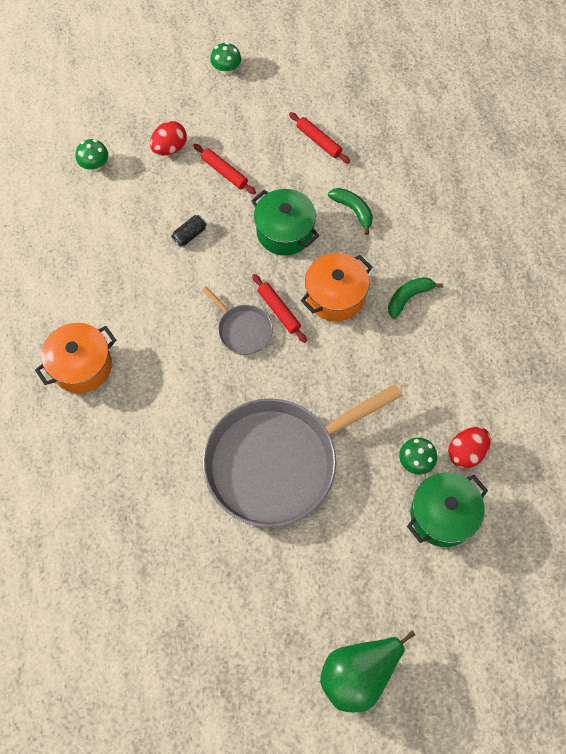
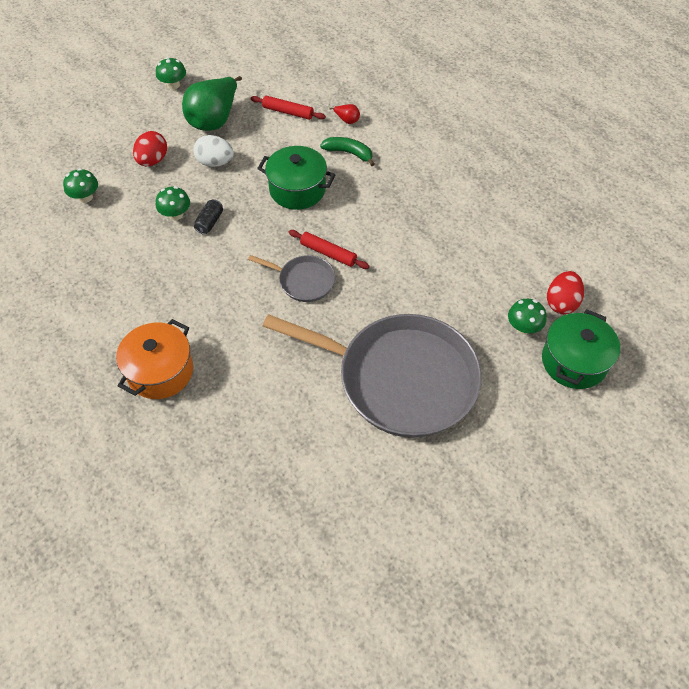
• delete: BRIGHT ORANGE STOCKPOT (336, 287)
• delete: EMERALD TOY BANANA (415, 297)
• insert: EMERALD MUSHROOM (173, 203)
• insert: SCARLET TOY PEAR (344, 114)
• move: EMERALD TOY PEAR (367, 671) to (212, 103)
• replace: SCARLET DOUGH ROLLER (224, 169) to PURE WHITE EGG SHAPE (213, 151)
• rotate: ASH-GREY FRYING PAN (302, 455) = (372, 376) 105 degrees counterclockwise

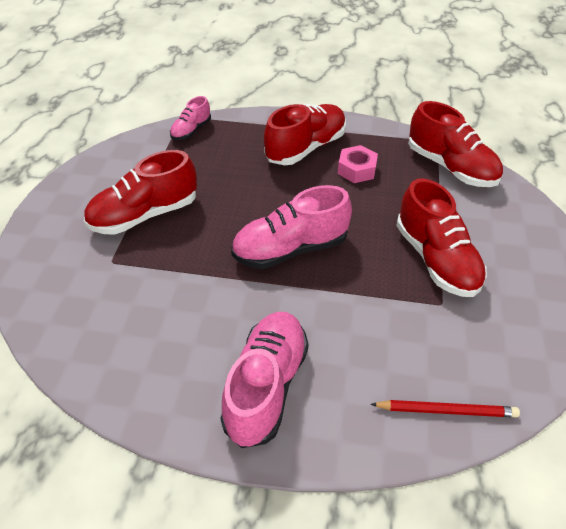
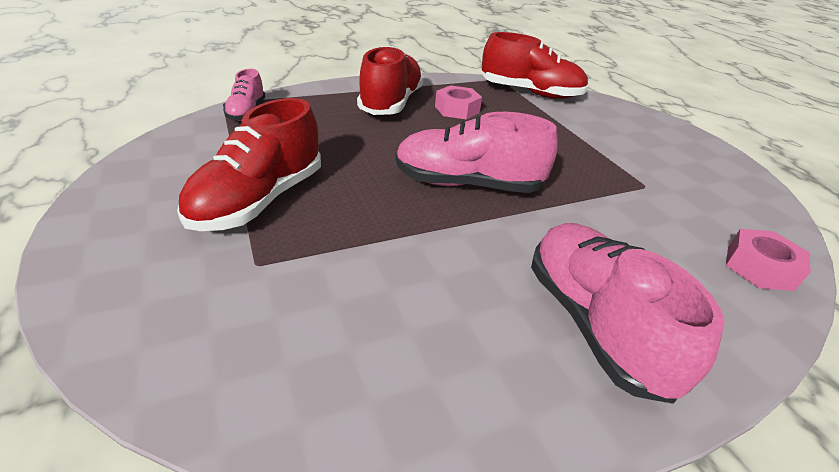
• delete: SCARLET SNEAKER (442, 237)
• replace: SCARLET LEAD PENCIL (445, 409) to ROSY HEX NUT (768, 260)
• rotate: ROSY SNEAKER (291, 227) = (477, 152) 60 degrees clockwise

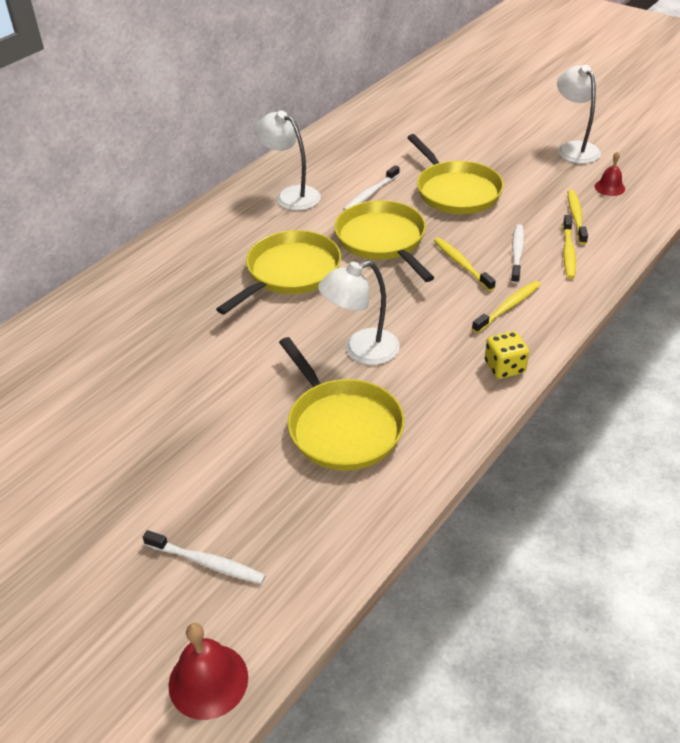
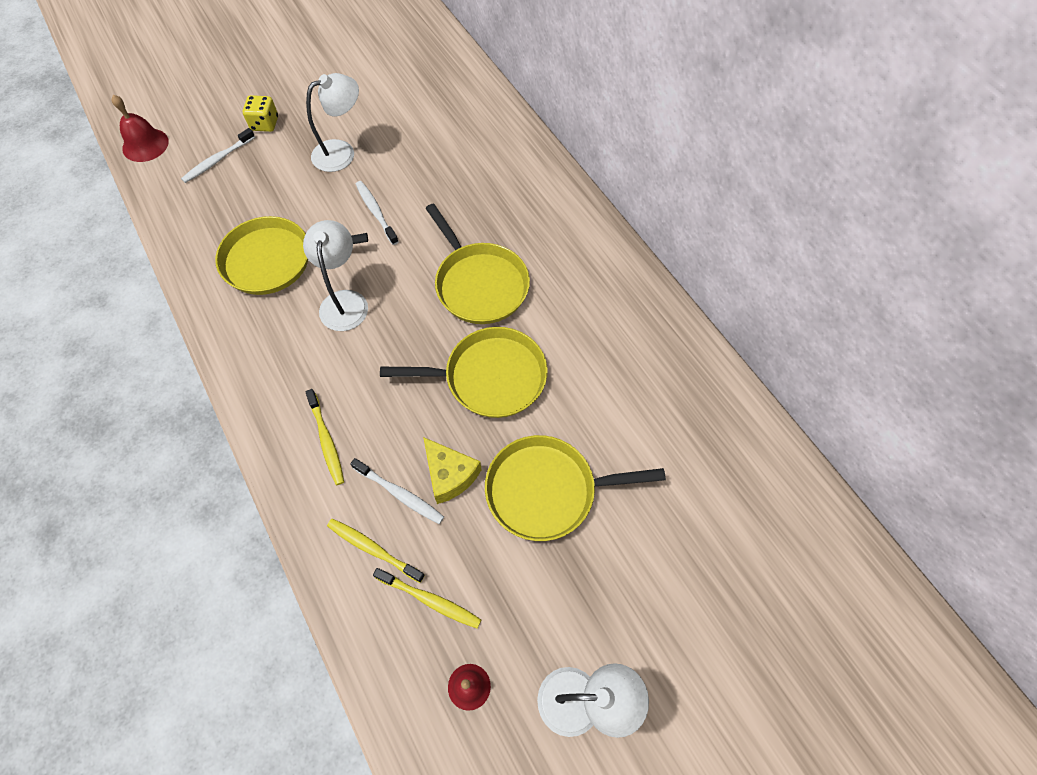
• delete: GOLDEN TOOTH BRUSH (465, 264)
• insert: GOLDEN CHEESE (452, 470)
• move: PURE WHITE READING LAMP (288, 160) to (332, 122)
• move: PURE WHITE TOOTH BRUSH (371, 188) to (377, 213)
• move: GOLDEN GAME DIE (507, 355) to (260, 113)

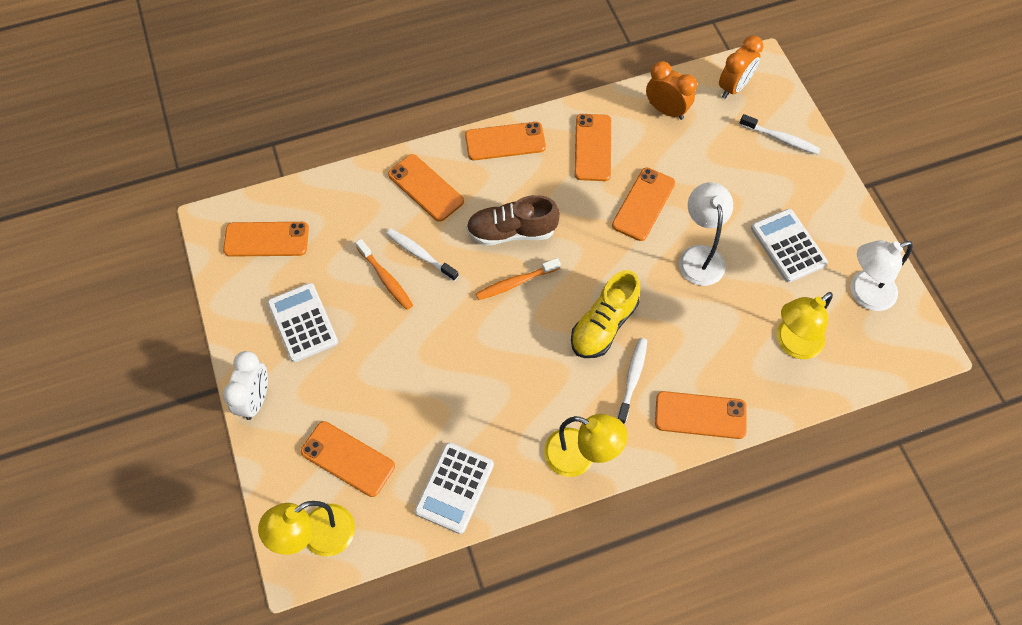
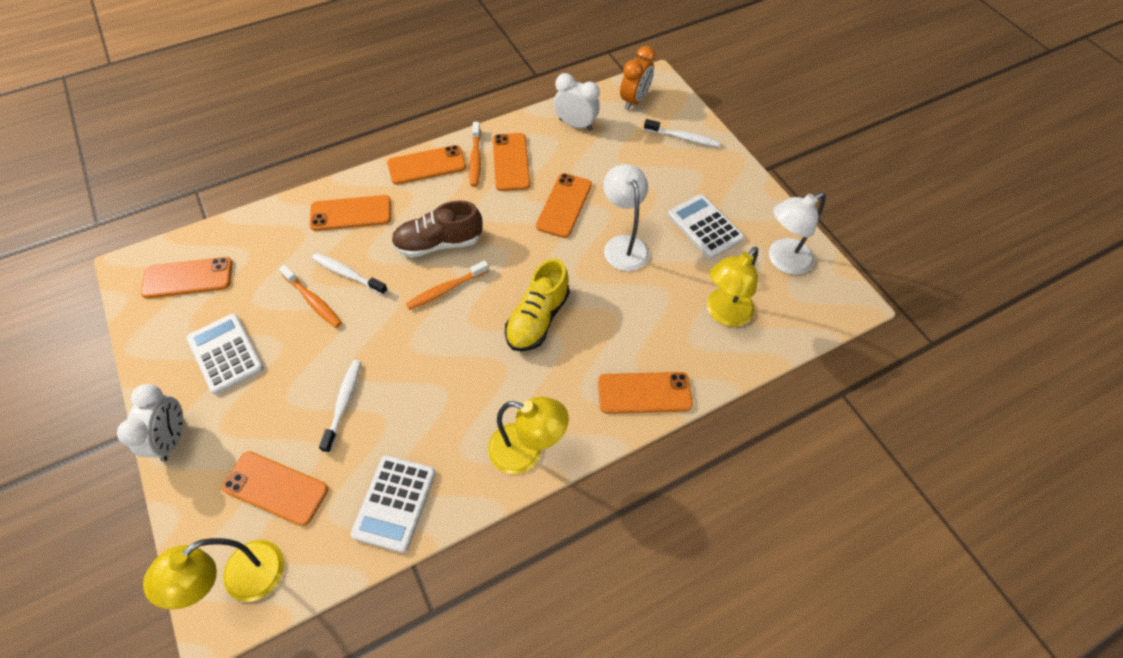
• insert: BRIGHT ORANGE TOOTH BRUSH (475, 154)
• move: PURE WHITE TOOTH BRUSH (632, 381) to (340, 406)
• recolor: BRIGHT ORANGE ALARM CLOCK (671, 90) to PURE WHITE ALARM CLOCK (577, 102)
• rotate: BRIGHT ORANGE PHONE (426, 188) = (350, 213) 45 degrees counterclockwise

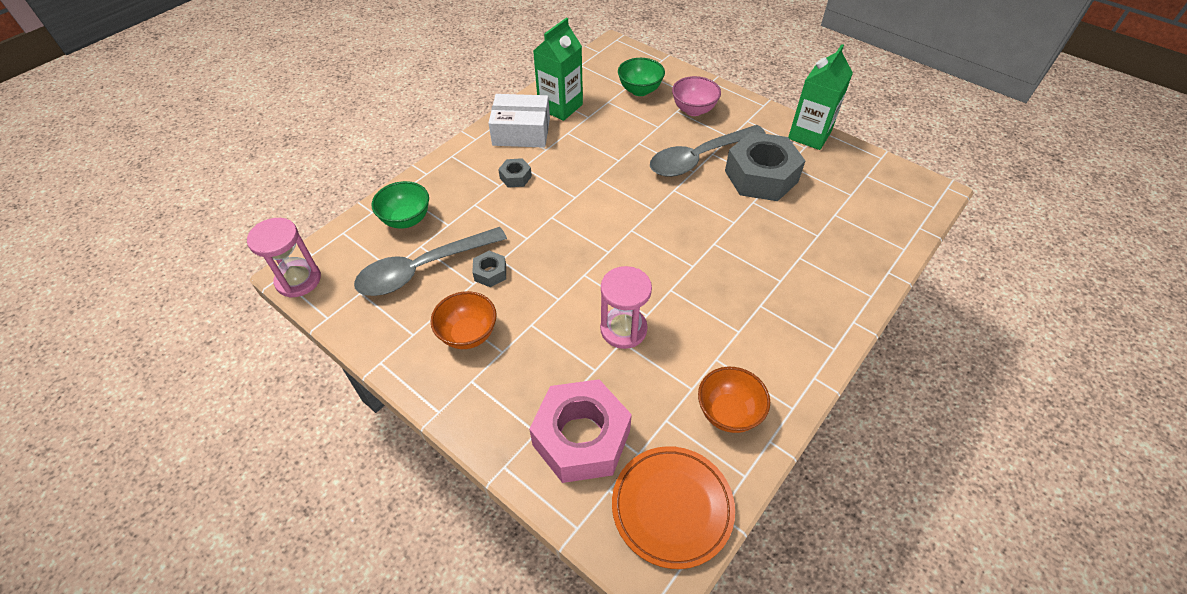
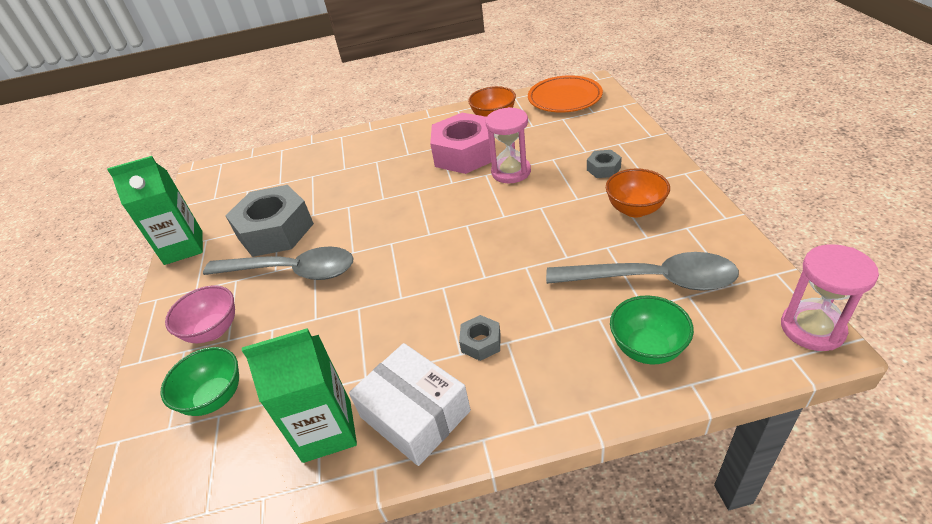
• move: ASH-GREY HEX NUT (489, 269) to (604, 164)
• move: ROSY HEX NUT (580, 431) to (462, 143)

Directions for this task
Copy needed, without pictures: the lines of the listing above from the line containing "60 degrees clockwise" up to and including the line containing "BRUSH (475, 154)", set down exactly.

Answer section
• rotate: ROSY SNEAKER (291, 227) = (477, 152) 60 degrees clockwise

• delete: GOLDEN TOOTH BRUSH (465, 264)
• insert: GOLDEN CHEESE (452, 470)
• move: PURE WHITE READING LAMP (288, 160) to (332, 122)
• move: PURE WHITE TOOTH BRUSH (371, 188) to (377, 213)
• move: GOLDEN GAME DIE (507, 355) to (260, 113)

• insert: BRIGHT ORANGE TOOTH BRUSH (475, 154)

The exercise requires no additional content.